▸ **Aim of the task**:
Copy each line from the data that has the word "minus" in it.

(Exercise data begins)

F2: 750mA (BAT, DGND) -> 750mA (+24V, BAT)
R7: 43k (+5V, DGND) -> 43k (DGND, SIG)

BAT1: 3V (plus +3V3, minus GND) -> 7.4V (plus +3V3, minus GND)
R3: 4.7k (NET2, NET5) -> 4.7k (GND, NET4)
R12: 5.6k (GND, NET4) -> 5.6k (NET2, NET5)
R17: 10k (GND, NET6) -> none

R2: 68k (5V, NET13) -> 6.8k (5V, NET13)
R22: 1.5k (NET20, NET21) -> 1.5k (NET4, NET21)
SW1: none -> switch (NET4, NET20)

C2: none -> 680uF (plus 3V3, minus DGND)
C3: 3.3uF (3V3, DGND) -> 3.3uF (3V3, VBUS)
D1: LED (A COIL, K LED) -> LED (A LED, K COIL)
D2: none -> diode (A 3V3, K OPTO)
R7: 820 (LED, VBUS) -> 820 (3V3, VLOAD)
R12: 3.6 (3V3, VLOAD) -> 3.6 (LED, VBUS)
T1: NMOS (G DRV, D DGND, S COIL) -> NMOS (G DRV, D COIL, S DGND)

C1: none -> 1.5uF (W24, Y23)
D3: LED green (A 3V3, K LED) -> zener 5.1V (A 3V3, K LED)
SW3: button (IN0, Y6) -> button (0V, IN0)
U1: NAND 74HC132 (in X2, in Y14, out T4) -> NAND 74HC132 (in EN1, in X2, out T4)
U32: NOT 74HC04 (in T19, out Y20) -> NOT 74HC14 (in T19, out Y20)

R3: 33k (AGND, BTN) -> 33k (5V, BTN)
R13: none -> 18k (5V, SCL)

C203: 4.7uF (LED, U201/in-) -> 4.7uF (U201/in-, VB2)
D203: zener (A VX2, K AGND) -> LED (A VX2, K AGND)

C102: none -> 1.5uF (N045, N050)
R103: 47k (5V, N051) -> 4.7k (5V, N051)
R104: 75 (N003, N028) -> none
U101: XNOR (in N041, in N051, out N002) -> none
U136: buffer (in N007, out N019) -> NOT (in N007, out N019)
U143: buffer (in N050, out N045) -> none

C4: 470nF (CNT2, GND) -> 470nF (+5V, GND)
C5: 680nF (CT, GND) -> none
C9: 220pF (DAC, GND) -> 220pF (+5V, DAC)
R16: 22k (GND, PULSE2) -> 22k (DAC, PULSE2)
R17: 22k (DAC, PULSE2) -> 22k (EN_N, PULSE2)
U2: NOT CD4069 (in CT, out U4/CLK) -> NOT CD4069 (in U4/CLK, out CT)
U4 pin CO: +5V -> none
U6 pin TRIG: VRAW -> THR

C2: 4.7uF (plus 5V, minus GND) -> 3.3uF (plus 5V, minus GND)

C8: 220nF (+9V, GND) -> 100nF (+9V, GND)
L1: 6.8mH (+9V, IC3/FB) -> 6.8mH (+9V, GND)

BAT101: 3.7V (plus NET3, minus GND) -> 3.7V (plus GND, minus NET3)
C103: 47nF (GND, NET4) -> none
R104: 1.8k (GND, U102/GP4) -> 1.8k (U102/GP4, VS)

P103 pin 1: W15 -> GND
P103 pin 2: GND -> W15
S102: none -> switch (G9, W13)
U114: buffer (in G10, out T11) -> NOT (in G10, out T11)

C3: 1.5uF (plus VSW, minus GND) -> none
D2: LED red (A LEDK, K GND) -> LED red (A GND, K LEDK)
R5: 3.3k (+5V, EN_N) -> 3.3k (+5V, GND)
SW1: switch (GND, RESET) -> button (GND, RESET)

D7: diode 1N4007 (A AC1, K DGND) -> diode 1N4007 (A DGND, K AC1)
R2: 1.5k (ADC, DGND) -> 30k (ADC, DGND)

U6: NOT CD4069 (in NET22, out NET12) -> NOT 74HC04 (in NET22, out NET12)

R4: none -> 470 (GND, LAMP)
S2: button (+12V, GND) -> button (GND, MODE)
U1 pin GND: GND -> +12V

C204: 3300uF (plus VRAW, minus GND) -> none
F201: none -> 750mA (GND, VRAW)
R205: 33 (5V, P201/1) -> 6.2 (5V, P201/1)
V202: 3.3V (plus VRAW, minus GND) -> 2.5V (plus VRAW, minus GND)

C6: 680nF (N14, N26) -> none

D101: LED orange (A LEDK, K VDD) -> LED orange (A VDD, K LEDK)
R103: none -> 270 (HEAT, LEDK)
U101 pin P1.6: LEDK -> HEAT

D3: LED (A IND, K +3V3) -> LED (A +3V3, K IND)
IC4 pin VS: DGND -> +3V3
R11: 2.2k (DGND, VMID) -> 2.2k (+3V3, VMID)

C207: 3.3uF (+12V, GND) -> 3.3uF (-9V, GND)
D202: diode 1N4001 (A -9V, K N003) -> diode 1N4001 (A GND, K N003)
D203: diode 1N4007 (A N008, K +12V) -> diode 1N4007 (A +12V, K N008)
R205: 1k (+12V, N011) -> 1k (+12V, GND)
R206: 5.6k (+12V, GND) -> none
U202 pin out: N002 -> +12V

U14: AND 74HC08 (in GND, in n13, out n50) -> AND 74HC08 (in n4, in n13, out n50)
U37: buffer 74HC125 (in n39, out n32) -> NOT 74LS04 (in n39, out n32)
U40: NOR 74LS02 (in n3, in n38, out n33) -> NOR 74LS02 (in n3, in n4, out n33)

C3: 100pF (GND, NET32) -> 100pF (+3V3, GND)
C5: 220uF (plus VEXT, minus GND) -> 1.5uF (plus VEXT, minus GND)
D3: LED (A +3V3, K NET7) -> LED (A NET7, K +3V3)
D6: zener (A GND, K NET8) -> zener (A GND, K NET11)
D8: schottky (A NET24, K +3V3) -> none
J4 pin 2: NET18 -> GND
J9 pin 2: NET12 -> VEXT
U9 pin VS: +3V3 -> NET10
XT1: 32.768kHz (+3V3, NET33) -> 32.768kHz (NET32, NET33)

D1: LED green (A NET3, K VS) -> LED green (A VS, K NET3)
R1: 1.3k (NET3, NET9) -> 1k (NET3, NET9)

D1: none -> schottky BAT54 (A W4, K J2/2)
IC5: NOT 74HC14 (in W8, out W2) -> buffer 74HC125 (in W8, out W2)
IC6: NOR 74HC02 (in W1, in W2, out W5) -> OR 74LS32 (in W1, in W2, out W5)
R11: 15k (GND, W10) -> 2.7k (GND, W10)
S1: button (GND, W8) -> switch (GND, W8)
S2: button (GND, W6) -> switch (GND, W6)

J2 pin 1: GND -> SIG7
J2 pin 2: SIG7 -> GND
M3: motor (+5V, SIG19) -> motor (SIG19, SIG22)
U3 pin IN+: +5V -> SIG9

(Exercise data ends)

▸ **Result below**:
BAT1: 3V (plus +3V3, minus GND) -> 7.4V (plus +3V3, minus GND)
C2: none -> 680uF (plus 3V3, minus DGND)
C2: 4.7uF (plus 5V, minus GND) -> 3.3uF (plus 5V, minus GND)
BAT101: 3.7V (plus NET3, minus GND) -> 3.7V (plus GND, minus NET3)
C3: 1.5uF (plus VSW, minus GND) -> none
C204: 3300uF (plus VRAW, minus GND) -> none
V202: 3.3V (plus VRAW, minus GND) -> 2.5V (plus VRAW, minus GND)
C5: 220uF (plus VEXT, minus GND) -> 1.5uF (plus VEXT, minus GND)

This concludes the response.